━━ ITEMS ━━
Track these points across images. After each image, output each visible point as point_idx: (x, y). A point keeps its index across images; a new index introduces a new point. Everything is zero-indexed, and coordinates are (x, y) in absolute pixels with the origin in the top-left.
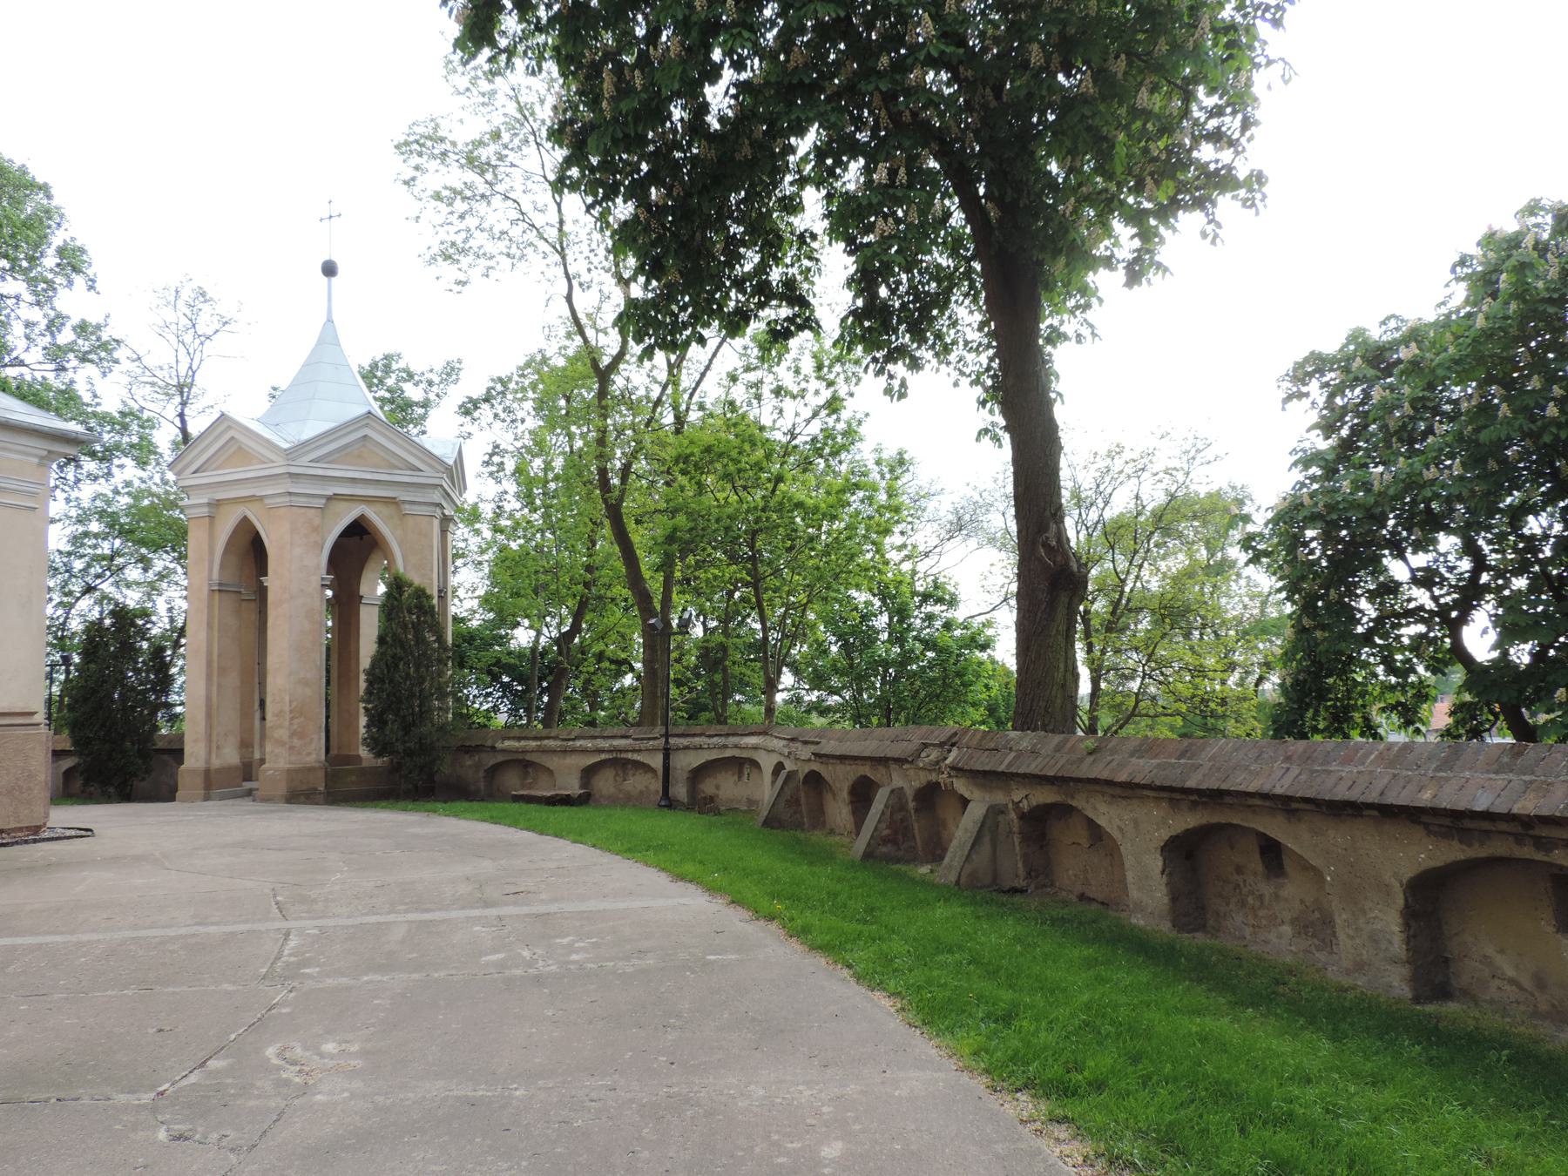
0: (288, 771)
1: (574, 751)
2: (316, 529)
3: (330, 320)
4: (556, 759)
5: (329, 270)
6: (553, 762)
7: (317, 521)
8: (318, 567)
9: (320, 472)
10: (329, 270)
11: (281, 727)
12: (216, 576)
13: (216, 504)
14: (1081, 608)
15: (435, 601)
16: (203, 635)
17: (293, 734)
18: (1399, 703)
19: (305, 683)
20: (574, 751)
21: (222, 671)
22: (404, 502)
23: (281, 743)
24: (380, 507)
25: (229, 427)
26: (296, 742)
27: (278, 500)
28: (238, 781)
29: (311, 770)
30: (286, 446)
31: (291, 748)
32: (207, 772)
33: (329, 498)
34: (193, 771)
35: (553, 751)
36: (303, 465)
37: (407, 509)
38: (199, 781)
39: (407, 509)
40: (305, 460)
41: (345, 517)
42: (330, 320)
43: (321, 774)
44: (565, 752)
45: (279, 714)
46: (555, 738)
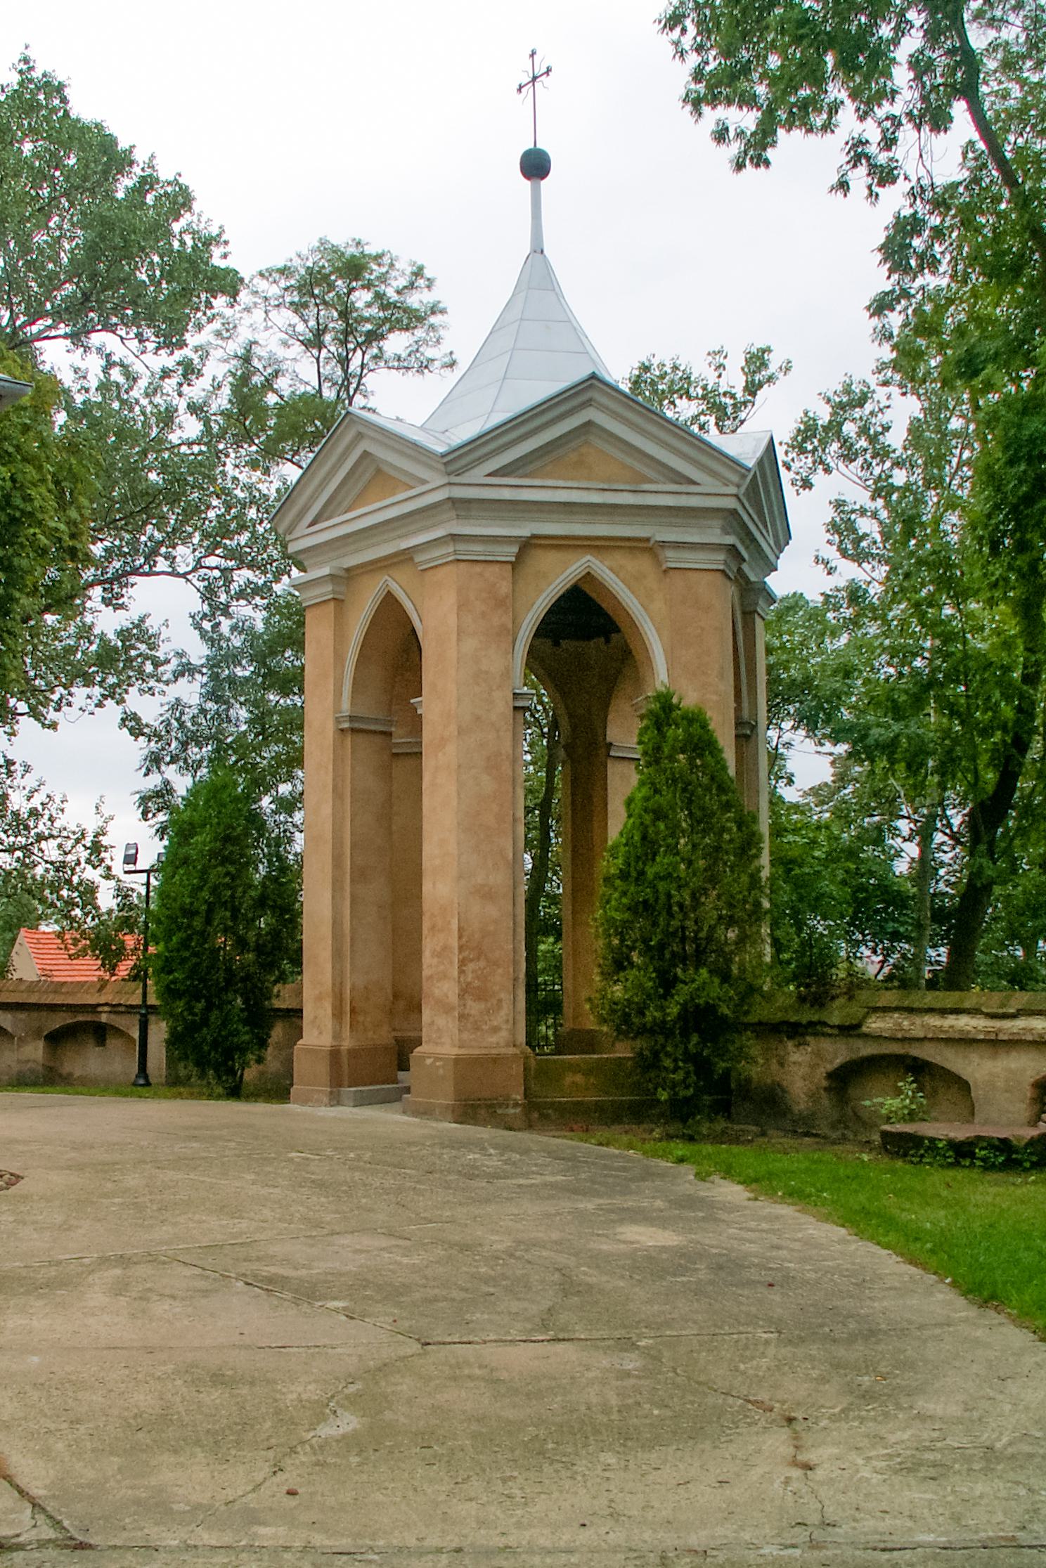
0: (458, 1061)
1: (1014, 1043)
2: (500, 603)
3: (538, 249)
4: (975, 1057)
5: (535, 166)
6: (977, 1069)
7: (504, 587)
8: (507, 673)
9: (507, 494)
10: (535, 166)
11: (444, 976)
12: (346, 706)
13: (349, 577)
14: (976, 445)
15: (729, 756)
16: (327, 810)
17: (464, 992)
18: (717, 424)
19: (487, 894)
20: (1014, 1043)
21: (360, 875)
22: (663, 544)
23: (448, 1009)
24: (619, 558)
25: (360, 436)
26: (474, 1008)
27: (437, 553)
28: (382, 1065)
29: (496, 1060)
30: (441, 449)
31: (462, 1017)
32: (335, 1054)
33: (528, 545)
34: (312, 1051)
35: (966, 1042)
36: (478, 483)
37: (672, 558)
38: (323, 1069)
39: (672, 558)
40: (478, 474)
41: (553, 579)
42: (538, 249)
43: (517, 1069)
44: (995, 1044)
45: (442, 953)
46: (974, 1012)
━━━
## REQUIRED TASK:
Can you copy out, word for word, the lines above from the very first one through the line holding "32: (207, 772)", inclusive, while leaving the picture out of your answer?

## EXERCISE ANSWER:
Track these points across images. After each image, output each visible point as point_idx: (x, y). A point keeps its index across images; a new index introduces a new point. Everything is zero-indexed, and coordinates are (x, y) in absolute pixels with the origin in the top-left.
0: (288, 771)
1: (574, 751)
2: (316, 529)
3: (330, 320)
4: (556, 759)
5: (329, 270)
6: (553, 762)
7: (317, 521)
8: (318, 567)
9: (320, 472)
10: (329, 270)
11: (281, 727)
12: (216, 576)
13: (216, 504)
14: (1081, 608)
15: (435, 601)
16: (203, 635)
17: (293, 734)
18: (1399, 703)
19: (305, 683)
20: (574, 751)
21: (222, 671)
22: (404, 502)
23: (281, 743)
24: (380, 507)
25: (229, 427)
26: (296, 742)
27: (278, 500)
28: (238, 781)
29: (311, 770)
30: (286, 446)
31: (291, 748)
32: (207, 772)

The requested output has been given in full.